*EXTRACTED DATA:*

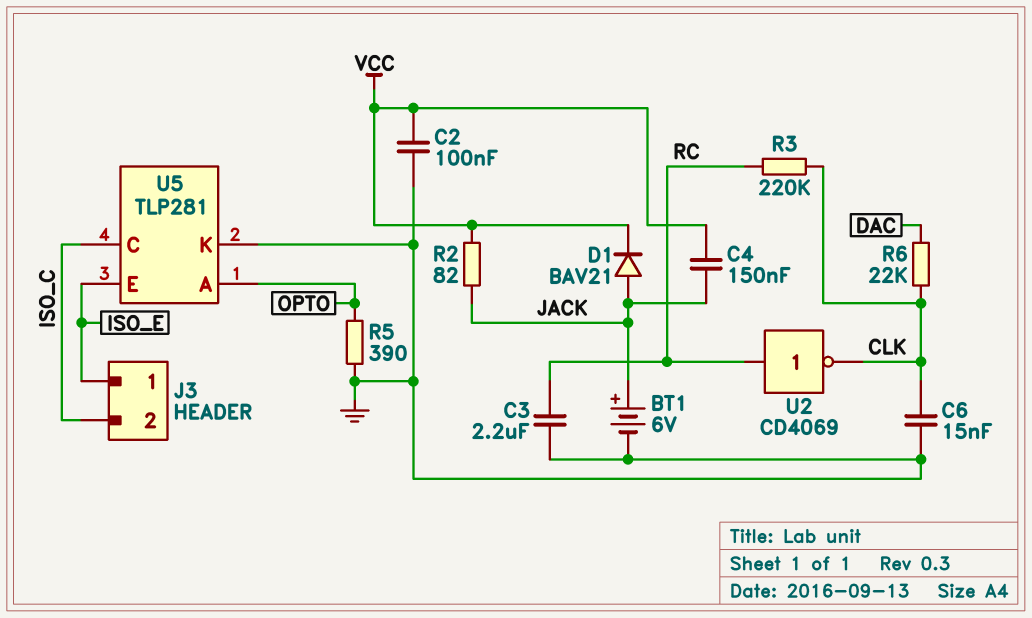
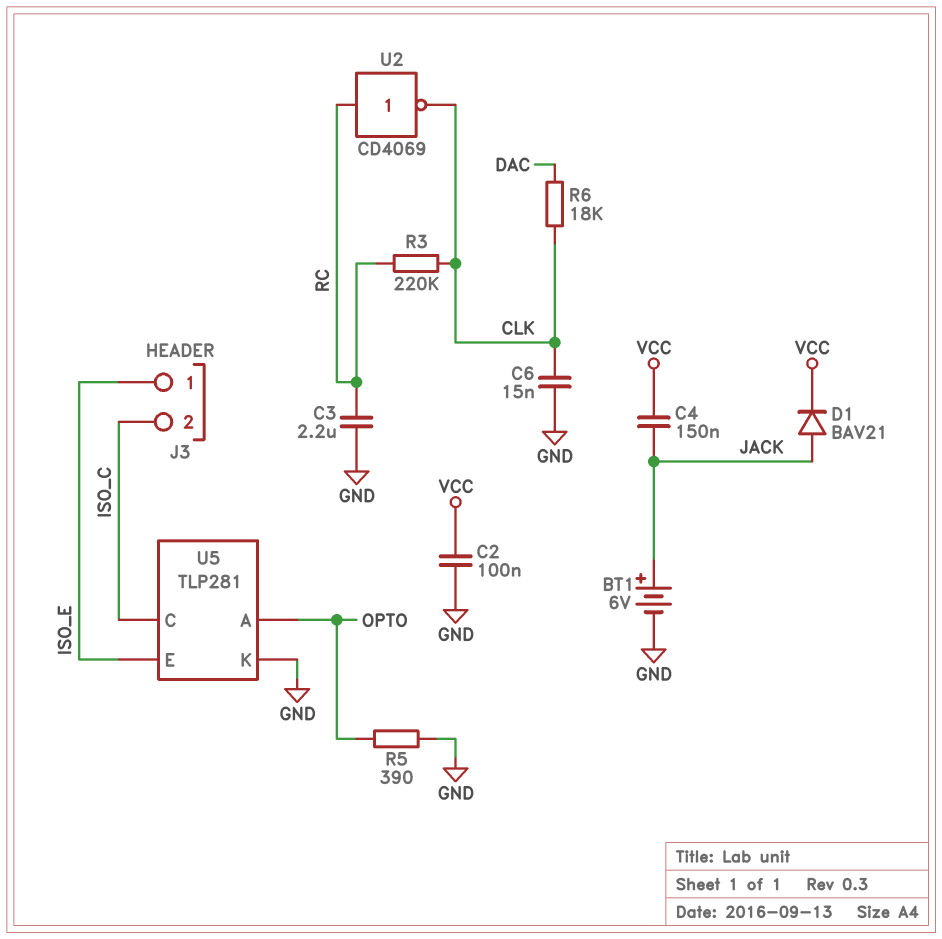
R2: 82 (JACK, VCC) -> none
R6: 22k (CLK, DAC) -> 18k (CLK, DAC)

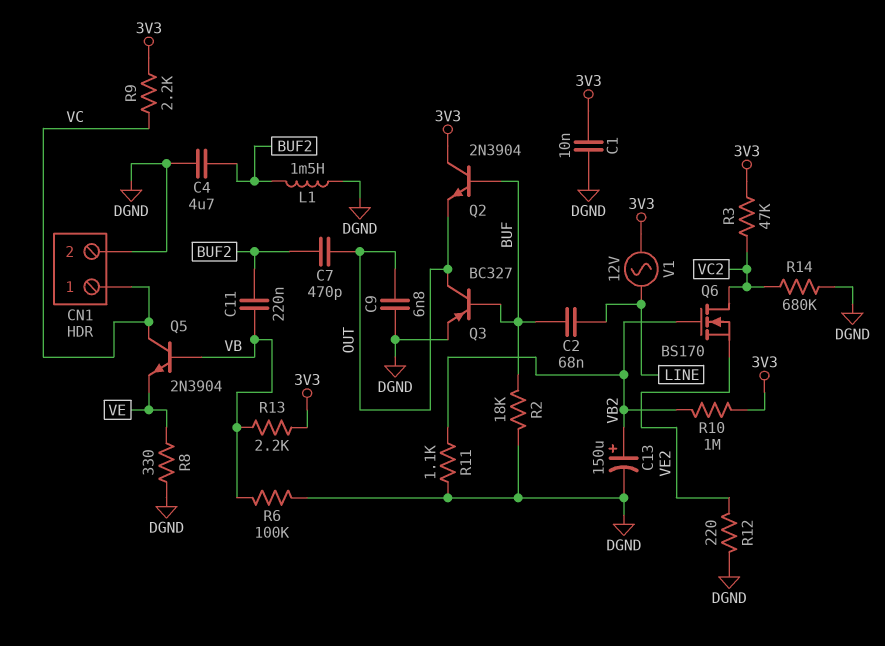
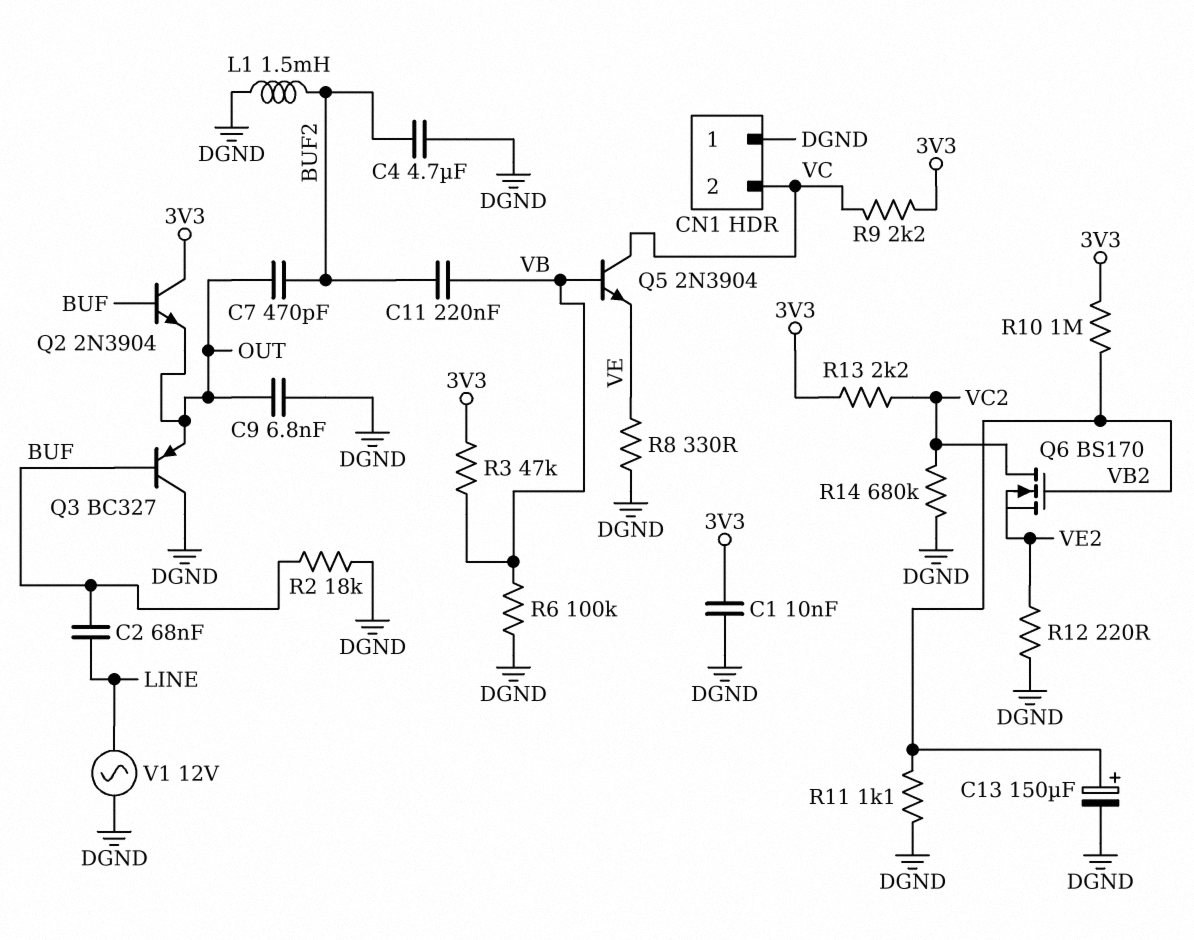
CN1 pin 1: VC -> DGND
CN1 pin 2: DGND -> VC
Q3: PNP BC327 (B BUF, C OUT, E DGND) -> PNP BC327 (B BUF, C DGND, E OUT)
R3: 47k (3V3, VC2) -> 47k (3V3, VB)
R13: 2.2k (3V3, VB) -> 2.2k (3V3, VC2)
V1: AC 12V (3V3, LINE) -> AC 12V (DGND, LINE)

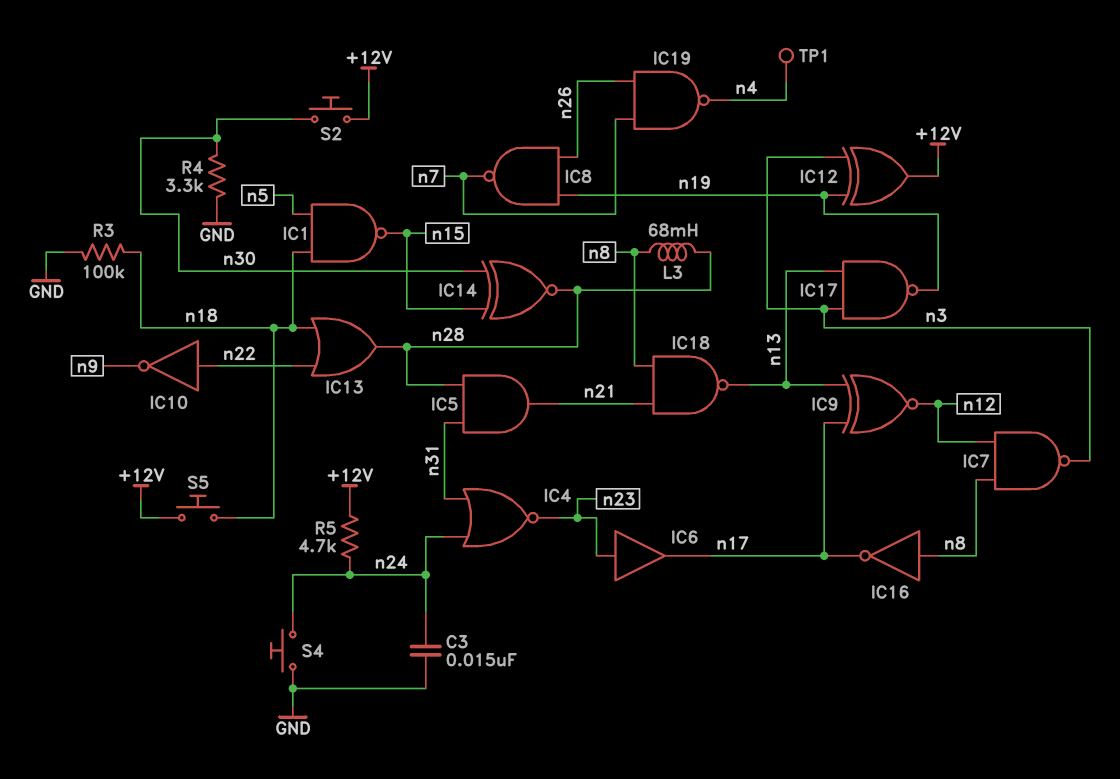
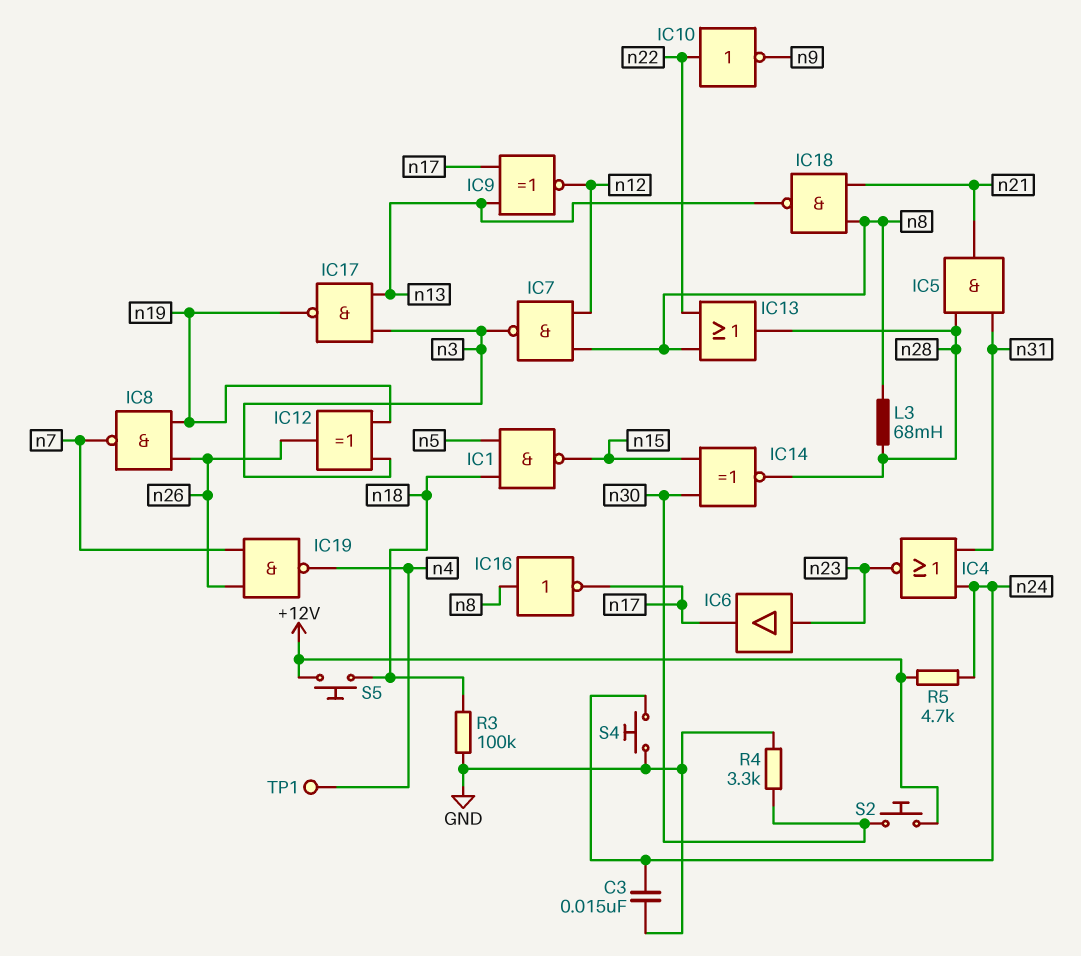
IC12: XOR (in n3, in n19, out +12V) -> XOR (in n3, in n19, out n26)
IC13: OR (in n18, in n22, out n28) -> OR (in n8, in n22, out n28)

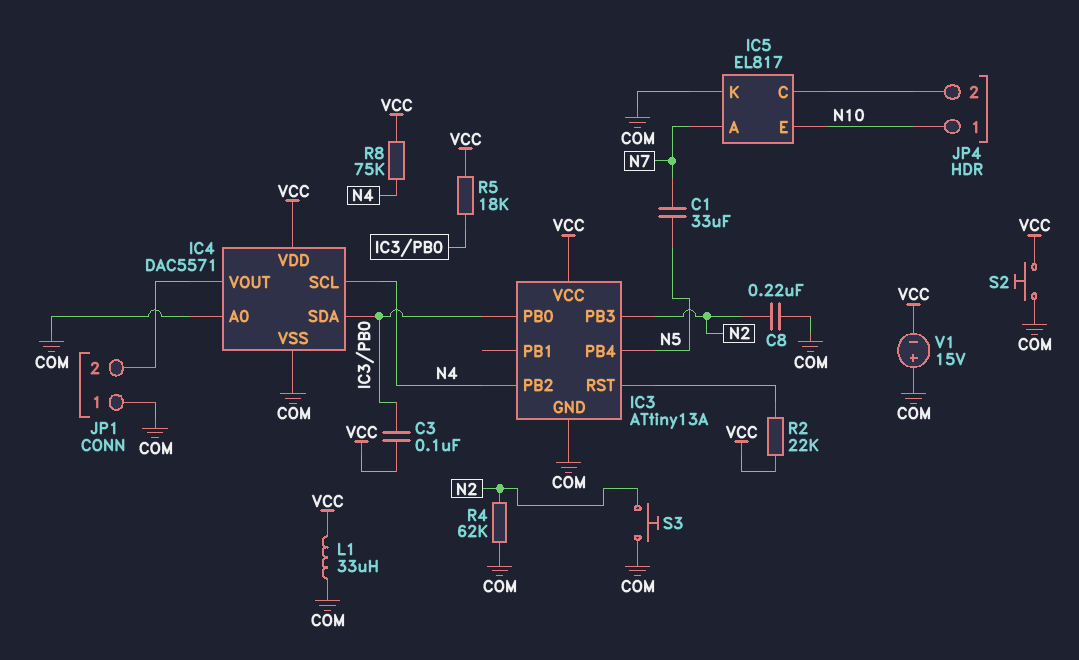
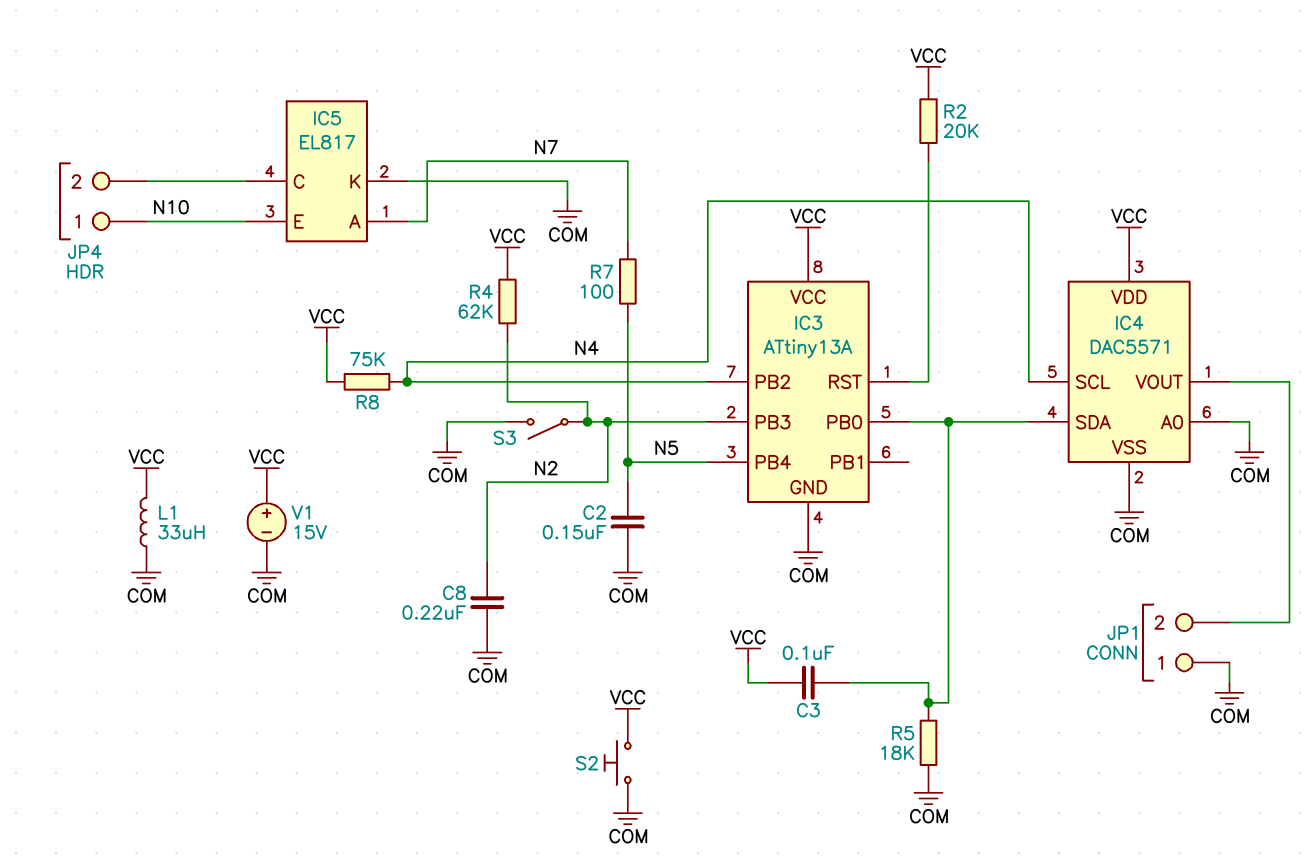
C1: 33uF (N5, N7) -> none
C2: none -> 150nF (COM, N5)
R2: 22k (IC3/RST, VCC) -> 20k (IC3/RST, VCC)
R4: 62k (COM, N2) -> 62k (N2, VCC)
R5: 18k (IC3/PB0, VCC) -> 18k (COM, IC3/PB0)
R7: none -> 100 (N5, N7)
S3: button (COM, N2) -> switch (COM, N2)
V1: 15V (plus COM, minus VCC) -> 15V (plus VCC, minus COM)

*WORK REQUIRED:* Write out each entry again exactly, and skip the pictures.

*COMPLETED TASK:*
R2: 82 (JACK, VCC) -> none
R6: 22k (CLK, DAC) -> 18k (CLK, DAC)

CN1 pin 1: VC -> DGND
CN1 pin 2: DGND -> VC
Q3: PNP BC327 (B BUF, C OUT, E DGND) -> PNP BC327 (B BUF, C DGND, E OUT)
R3: 47k (3V3, VC2) -> 47k (3V3, VB)
R13: 2.2k (3V3, VB) -> 2.2k (3V3, VC2)
V1: AC 12V (3V3, LINE) -> AC 12V (DGND, LINE)

IC12: XOR (in n3, in n19, out +12V) -> XOR (in n3, in n19, out n26)
IC13: OR (in n18, in n22, out n28) -> OR (in n8, in n22, out n28)

C1: 33uF (N5, N7) -> none
C2: none -> 150nF (COM, N5)
R2: 22k (IC3/RST, VCC) -> 20k (IC3/RST, VCC)
R4: 62k (COM, N2) -> 62k (N2, VCC)
R5: 18k (IC3/PB0, VCC) -> 18k (COM, IC3/PB0)
R7: none -> 100 (N5, N7)
S3: button (COM, N2) -> switch (COM, N2)
V1: 15V (plus COM, minus VCC) -> 15V (plus VCC, minus COM)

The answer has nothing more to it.